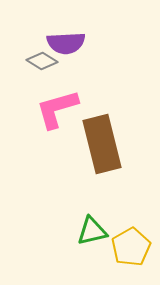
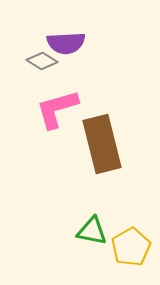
green triangle: rotated 24 degrees clockwise
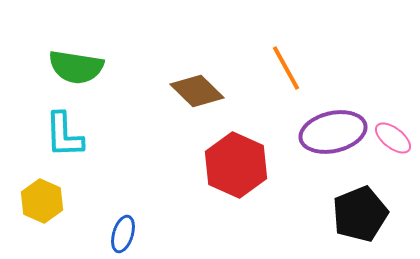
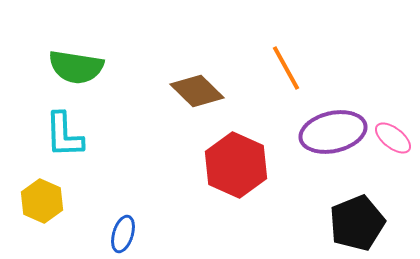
black pentagon: moved 3 px left, 9 px down
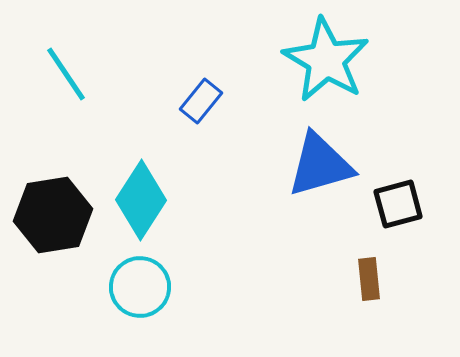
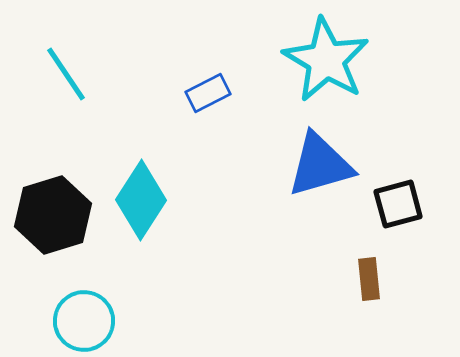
blue rectangle: moved 7 px right, 8 px up; rotated 24 degrees clockwise
black hexagon: rotated 8 degrees counterclockwise
cyan circle: moved 56 px left, 34 px down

========

[EXERCISE]
Which lines above hold the word "moved"? Copy each of them.

[ANSWER TO THE PROBLEM]
black pentagon: moved 3 px left, 9 px down
blue rectangle: moved 7 px right, 8 px up; rotated 24 degrees clockwise
cyan circle: moved 56 px left, 34 px down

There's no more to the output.